**What the task asks:** When you come to the line with "(85, 244) = (391, 203): purple", begin repeating; continue exactly through the final line of the records and include nothing from before.

[Object state change records]
* * *
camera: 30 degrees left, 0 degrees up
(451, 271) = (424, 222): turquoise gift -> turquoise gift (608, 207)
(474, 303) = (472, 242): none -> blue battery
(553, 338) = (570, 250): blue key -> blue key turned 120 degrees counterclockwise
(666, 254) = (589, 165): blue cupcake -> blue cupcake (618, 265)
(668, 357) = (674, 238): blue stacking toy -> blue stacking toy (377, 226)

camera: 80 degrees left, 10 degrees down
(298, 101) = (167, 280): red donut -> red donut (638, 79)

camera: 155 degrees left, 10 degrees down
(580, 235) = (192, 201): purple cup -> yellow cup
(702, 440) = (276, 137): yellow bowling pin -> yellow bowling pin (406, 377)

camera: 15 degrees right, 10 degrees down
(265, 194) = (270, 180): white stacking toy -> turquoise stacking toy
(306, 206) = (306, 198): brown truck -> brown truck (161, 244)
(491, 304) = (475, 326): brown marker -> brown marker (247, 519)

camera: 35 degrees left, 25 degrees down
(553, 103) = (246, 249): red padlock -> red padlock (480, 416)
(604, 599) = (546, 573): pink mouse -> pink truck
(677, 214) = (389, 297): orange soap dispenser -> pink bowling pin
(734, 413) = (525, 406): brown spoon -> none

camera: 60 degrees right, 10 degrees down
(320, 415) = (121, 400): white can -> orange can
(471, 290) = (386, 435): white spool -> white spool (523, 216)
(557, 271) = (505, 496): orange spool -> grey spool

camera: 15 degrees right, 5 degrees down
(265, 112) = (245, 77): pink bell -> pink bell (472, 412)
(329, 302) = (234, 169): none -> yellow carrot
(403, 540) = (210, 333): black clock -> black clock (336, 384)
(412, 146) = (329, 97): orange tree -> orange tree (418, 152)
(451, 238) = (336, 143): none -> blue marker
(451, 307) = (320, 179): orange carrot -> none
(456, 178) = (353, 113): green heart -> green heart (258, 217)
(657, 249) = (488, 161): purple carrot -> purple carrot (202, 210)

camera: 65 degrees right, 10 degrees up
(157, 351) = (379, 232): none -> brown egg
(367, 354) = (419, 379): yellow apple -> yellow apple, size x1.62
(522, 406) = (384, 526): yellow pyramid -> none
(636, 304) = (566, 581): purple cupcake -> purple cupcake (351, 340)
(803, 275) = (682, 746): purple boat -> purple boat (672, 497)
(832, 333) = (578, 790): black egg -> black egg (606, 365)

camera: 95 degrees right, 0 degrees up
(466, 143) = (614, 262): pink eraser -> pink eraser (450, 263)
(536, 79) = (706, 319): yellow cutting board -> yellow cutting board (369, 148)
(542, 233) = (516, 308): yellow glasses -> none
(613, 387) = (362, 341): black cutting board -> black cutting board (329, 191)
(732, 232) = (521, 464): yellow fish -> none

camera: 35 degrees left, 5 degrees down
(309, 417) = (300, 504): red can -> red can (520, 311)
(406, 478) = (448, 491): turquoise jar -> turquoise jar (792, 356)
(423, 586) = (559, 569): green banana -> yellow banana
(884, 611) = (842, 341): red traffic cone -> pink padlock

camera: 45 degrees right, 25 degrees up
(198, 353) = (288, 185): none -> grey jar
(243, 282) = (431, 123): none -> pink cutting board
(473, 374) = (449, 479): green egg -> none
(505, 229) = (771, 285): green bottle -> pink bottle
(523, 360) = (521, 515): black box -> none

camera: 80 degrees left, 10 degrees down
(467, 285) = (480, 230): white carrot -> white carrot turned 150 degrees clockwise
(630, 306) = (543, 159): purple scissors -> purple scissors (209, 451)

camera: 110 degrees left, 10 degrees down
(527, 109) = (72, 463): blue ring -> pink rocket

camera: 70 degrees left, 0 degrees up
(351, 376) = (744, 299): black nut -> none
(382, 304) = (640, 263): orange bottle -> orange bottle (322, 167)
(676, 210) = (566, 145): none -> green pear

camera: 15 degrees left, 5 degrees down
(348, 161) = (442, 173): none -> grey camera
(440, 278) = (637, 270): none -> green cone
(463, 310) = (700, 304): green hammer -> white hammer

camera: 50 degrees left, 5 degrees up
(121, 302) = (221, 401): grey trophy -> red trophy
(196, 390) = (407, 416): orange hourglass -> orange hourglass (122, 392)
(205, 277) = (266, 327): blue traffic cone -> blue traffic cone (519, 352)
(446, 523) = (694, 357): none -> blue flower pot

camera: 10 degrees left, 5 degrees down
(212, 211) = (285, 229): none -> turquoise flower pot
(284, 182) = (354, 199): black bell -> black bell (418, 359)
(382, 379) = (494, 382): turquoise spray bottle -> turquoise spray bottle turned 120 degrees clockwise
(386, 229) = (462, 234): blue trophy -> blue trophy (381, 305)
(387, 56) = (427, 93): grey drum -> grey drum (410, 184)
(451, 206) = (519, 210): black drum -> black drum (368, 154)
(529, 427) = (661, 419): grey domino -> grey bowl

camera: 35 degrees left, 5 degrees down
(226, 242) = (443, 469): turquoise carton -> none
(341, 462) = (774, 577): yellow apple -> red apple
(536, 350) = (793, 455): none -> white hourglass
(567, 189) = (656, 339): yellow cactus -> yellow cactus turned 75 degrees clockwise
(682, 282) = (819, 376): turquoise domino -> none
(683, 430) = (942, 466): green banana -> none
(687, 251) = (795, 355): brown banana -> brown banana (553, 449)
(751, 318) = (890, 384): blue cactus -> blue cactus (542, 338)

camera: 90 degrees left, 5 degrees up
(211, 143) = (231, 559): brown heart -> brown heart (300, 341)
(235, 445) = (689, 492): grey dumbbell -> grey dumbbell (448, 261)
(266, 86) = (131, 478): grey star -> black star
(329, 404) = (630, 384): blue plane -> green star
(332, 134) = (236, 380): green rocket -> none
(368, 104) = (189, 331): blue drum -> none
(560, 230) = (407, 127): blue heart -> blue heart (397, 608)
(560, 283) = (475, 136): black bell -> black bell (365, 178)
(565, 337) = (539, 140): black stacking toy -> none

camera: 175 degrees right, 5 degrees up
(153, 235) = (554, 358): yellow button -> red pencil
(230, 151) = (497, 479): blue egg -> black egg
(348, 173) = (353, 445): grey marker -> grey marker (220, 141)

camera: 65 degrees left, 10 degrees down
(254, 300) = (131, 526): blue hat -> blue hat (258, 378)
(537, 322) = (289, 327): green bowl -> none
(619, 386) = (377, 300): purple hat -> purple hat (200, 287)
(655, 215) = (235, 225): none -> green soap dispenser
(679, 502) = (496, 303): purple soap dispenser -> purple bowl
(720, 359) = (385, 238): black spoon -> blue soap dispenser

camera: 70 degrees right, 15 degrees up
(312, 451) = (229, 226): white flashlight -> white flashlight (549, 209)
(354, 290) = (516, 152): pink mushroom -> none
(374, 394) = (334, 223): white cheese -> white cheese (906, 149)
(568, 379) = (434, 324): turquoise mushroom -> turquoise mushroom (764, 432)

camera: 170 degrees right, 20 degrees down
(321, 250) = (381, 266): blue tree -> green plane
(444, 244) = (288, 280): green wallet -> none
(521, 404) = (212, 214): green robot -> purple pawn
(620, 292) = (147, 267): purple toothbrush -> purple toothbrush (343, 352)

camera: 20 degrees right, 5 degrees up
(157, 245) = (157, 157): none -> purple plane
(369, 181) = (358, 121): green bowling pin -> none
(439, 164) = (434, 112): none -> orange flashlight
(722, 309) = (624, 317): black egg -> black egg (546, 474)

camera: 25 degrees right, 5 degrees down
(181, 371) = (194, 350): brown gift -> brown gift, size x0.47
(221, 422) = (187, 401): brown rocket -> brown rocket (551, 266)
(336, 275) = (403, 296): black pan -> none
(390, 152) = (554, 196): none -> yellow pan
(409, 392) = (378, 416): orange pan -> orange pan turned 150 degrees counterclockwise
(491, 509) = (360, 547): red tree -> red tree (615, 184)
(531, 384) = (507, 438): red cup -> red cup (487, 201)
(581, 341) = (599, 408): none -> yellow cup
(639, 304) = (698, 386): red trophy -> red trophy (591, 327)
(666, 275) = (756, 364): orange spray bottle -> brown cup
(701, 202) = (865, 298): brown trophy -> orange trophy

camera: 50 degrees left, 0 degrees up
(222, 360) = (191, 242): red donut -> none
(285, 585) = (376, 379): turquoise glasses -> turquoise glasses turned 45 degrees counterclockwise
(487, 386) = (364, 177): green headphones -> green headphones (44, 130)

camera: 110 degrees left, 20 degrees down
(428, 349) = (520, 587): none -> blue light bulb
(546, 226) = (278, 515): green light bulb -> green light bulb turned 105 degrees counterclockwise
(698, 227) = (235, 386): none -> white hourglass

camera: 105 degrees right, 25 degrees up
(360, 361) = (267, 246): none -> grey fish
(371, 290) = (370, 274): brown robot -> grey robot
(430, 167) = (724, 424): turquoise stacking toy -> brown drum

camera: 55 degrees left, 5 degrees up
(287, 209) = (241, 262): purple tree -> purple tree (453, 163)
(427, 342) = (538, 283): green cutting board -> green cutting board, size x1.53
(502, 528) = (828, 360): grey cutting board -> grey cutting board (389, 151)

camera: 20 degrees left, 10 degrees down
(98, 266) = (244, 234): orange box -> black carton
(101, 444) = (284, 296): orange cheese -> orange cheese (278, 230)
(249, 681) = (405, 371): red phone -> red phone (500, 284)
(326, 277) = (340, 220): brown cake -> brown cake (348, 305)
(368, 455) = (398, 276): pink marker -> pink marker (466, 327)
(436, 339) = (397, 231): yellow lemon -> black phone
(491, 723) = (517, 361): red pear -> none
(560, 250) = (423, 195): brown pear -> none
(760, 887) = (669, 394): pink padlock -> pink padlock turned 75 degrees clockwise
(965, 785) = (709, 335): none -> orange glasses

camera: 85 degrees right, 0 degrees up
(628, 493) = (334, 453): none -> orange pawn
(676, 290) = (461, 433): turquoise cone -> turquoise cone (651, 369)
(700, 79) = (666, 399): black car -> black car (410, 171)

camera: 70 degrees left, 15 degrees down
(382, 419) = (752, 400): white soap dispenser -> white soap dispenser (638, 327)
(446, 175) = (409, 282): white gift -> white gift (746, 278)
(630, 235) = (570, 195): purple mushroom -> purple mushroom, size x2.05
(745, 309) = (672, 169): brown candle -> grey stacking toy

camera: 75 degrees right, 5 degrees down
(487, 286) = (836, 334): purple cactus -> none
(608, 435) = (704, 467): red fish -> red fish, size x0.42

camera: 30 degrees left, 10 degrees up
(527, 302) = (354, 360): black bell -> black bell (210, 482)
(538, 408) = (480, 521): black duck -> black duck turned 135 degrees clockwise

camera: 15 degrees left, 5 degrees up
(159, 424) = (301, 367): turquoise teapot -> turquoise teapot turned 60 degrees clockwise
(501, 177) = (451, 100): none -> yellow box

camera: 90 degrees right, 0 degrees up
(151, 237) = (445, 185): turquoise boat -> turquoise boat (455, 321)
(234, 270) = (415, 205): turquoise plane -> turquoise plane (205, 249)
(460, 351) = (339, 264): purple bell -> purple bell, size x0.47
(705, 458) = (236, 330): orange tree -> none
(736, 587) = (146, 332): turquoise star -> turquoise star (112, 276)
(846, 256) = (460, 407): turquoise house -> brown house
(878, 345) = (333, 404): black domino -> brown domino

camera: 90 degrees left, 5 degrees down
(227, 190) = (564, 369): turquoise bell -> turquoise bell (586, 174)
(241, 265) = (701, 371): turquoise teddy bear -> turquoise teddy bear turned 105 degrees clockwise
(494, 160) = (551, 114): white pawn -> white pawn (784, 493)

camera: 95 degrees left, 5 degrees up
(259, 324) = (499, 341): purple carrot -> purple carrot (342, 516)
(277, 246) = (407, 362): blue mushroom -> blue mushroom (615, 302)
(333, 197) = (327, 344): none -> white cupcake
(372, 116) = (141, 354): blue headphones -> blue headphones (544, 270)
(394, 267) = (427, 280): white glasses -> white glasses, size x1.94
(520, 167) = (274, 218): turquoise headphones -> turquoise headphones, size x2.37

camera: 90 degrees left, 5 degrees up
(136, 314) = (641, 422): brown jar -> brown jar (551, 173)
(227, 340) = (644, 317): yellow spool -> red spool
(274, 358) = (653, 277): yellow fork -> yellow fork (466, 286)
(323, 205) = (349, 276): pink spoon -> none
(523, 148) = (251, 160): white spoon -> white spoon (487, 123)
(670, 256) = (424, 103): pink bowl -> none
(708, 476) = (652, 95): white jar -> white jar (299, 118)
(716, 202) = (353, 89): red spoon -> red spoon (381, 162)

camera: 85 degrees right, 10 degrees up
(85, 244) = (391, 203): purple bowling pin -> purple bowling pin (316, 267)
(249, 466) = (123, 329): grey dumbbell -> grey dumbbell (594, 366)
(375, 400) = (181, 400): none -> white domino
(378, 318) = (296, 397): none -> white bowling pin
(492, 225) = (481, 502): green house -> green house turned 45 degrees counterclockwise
* * *
**Solution to this problem:**
(85, 244) = (391, 203): purple bowling pin -> purple bowling pin (316, 267)
(249, 466) = (123, 329): grey dumbbell -> grey dumbbell (594, 366)
(375, 400) = (181, 400): none -> white domino
(378, 318) = (296, 397): none -> white bowling pin
(492, 225) = (481, 502): green house -> green house turned 45 degrees counterclockwise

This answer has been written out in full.